DATA IN THIS EXERCISE section start

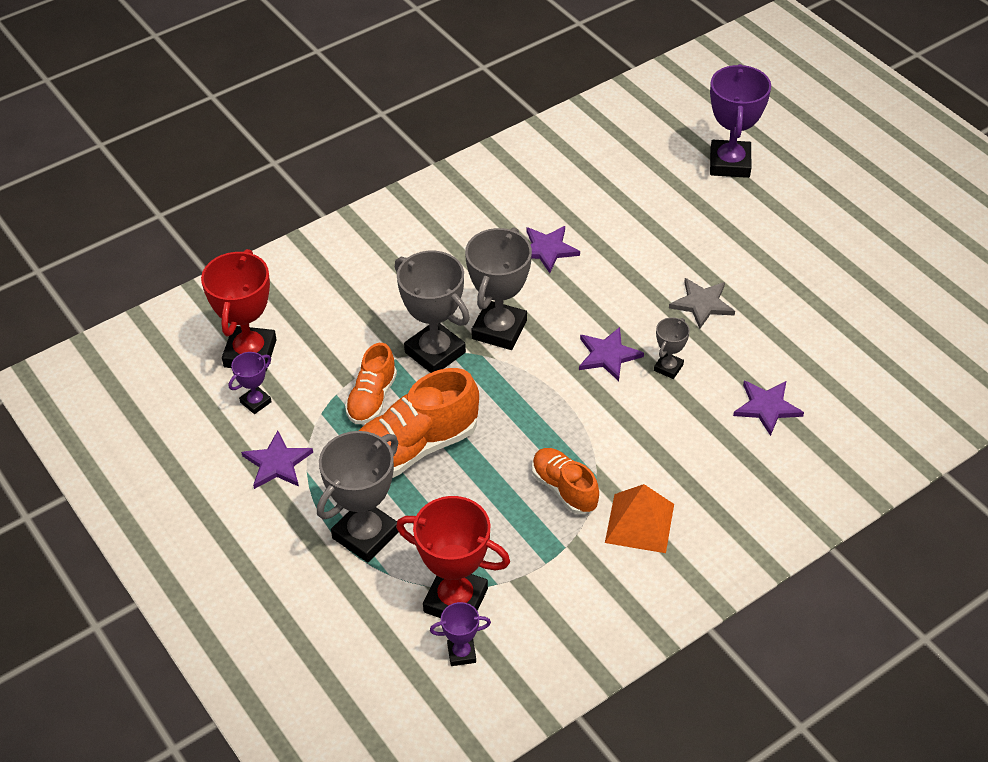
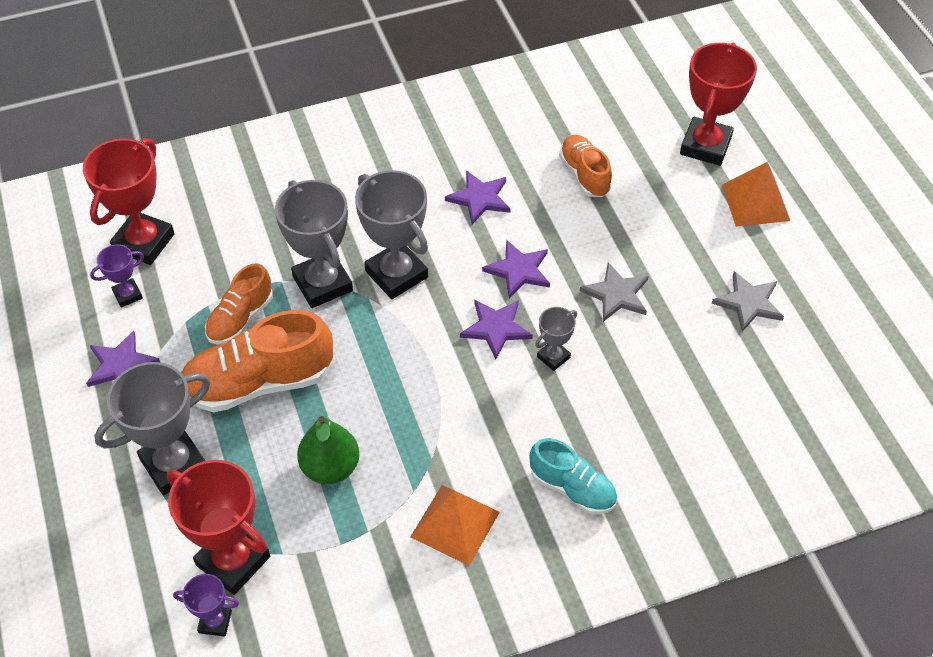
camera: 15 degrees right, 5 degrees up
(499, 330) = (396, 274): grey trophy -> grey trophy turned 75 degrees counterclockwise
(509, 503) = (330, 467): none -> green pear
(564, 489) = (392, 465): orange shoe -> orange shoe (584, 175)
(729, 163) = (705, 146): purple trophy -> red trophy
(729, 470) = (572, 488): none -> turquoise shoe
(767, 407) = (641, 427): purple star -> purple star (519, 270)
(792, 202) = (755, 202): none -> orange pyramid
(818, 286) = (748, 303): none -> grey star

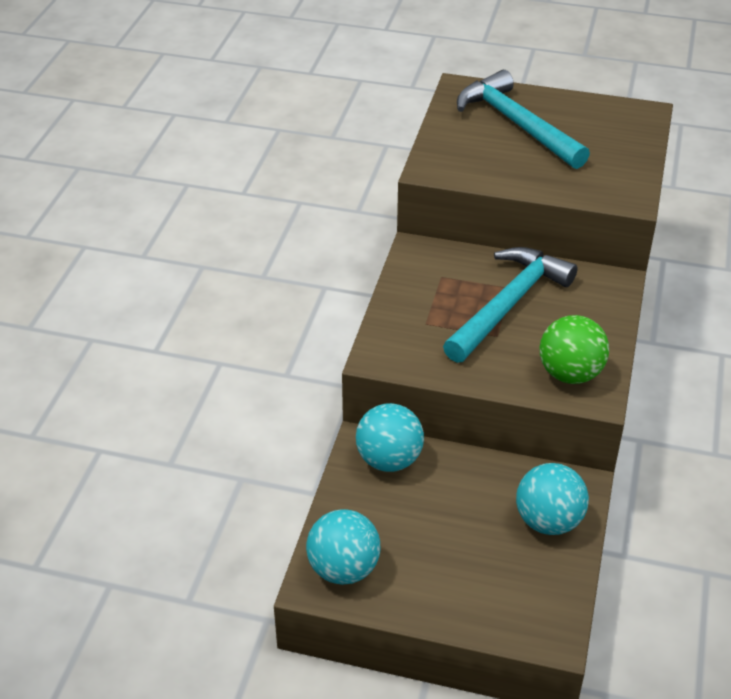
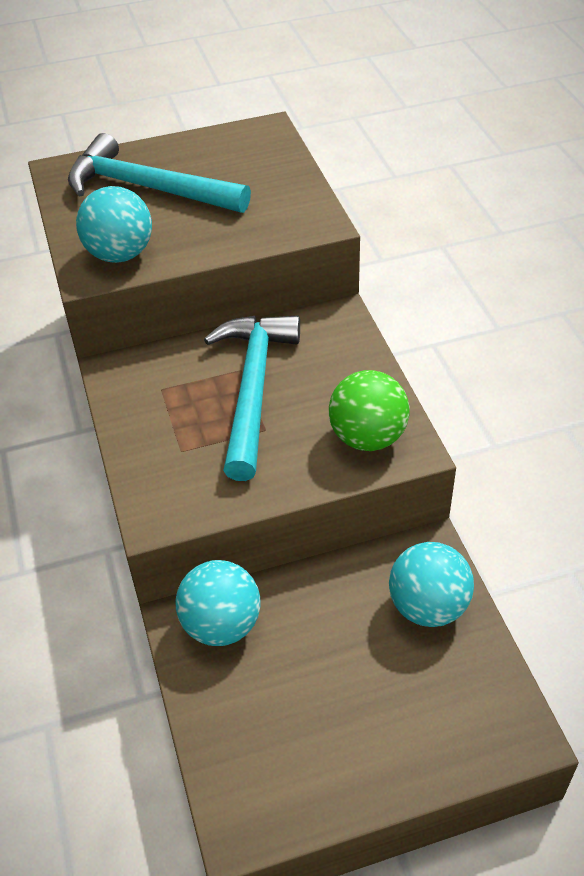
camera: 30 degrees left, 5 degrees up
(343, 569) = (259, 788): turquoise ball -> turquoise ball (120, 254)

DATA IN THIS EXERCISE section end
DATA IN THIS EXERCISE section start

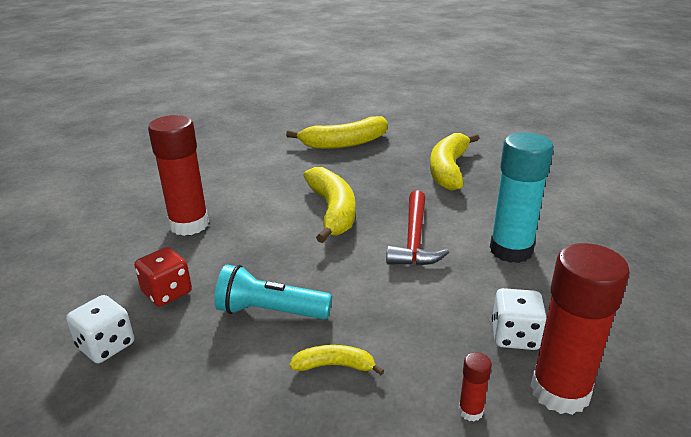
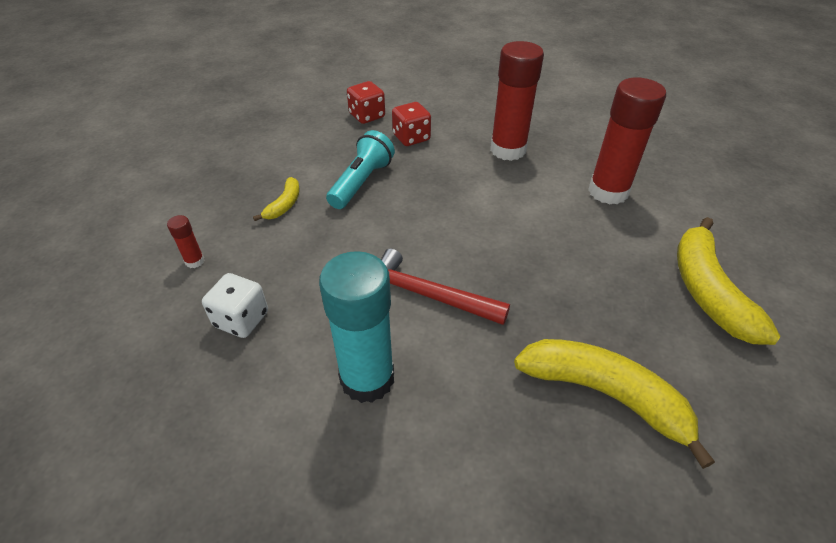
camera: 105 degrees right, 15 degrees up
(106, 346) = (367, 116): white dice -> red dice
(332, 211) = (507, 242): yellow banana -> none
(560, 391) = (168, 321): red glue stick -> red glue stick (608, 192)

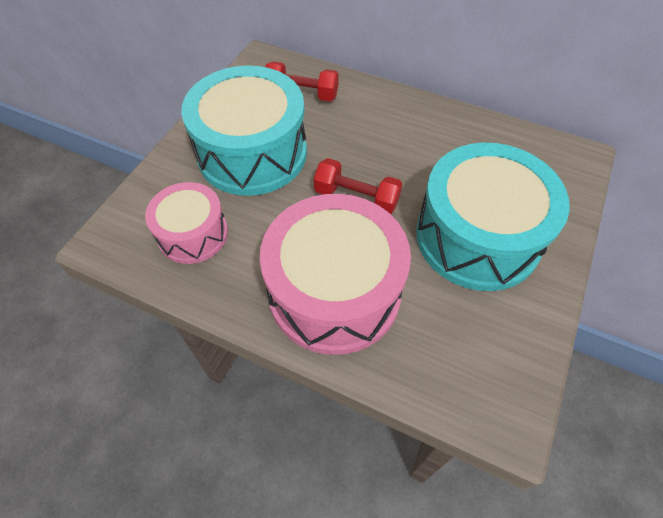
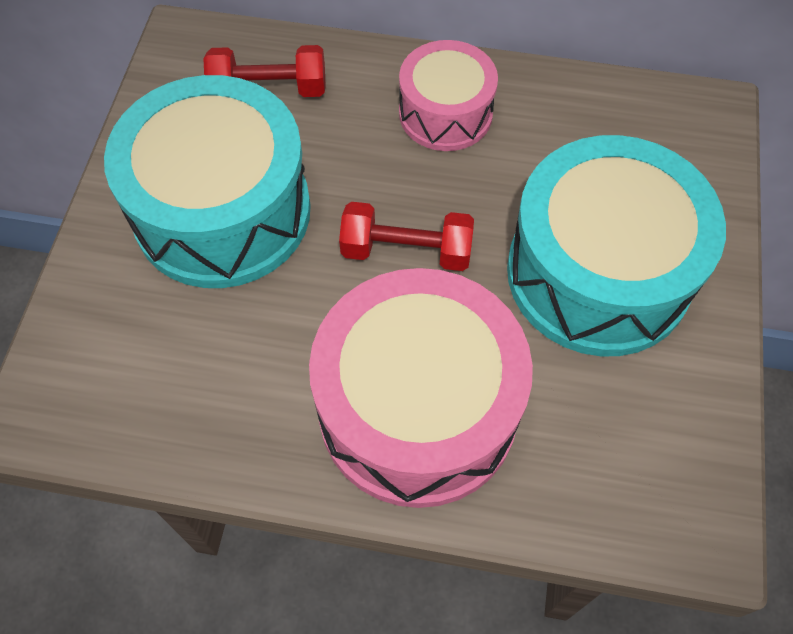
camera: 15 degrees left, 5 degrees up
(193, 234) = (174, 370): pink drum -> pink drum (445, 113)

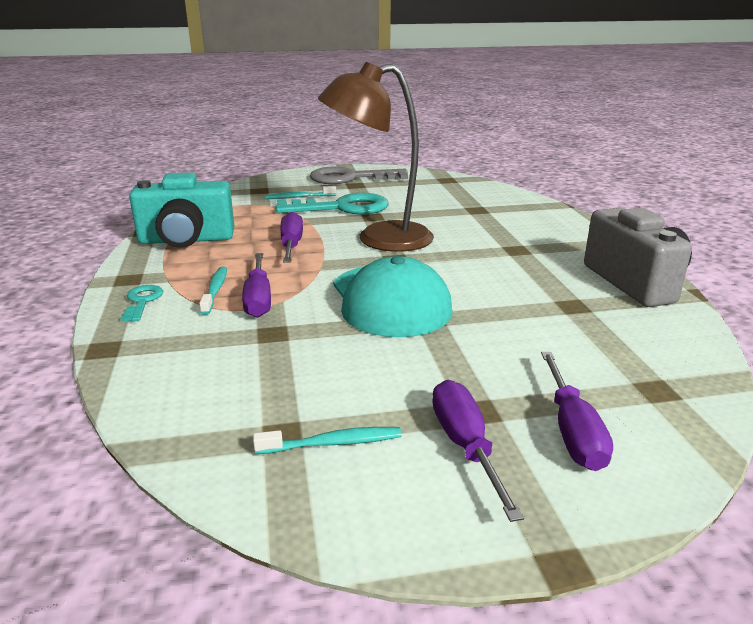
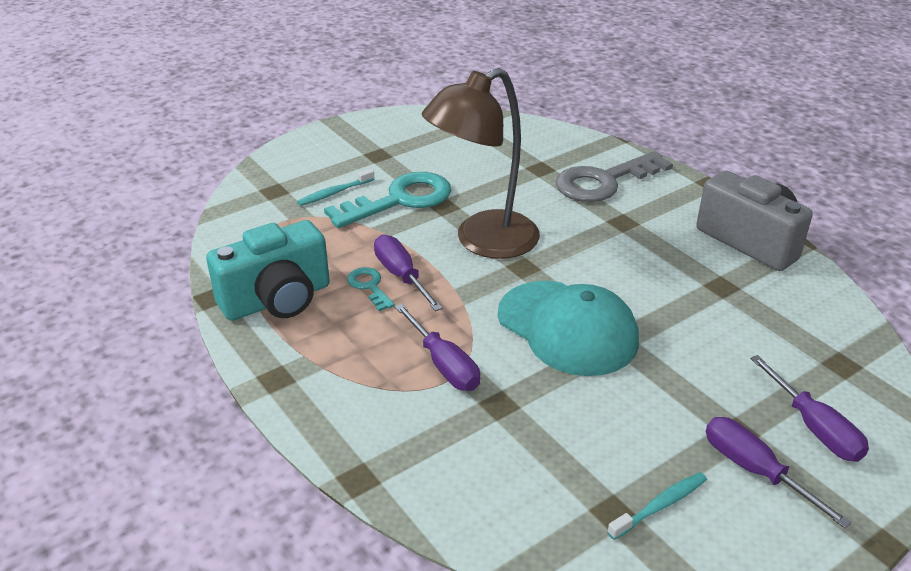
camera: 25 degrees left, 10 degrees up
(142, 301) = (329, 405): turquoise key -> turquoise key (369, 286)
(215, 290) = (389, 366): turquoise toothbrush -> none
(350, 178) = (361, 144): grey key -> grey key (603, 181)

DATA IN THIS EXERCISE section end
DATA IN THIS EXERCISE section start

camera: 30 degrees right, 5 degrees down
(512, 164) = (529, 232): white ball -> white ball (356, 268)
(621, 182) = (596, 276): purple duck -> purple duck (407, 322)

DATA IN THIS EXERCISE section end

**WHAT THIS TASK INVOLVES**
Copy each line containing the word "degrees" from the data.

**RESULT OF THE TASK**
camera: 15 degrees right, 5 degrees up
(499, 330) = (396, 274): grey trophy -> grey trophy turned 75 degrees counterclockwise
camera: 30 degrees left, 5 degrees up
camera: 105 degrees right, 15 degrees up
camera: 15 degrees left, 5 degrees up
camera: 25 degrees left, 10 degrees up
camera: 30 degrees right, 5 degrees down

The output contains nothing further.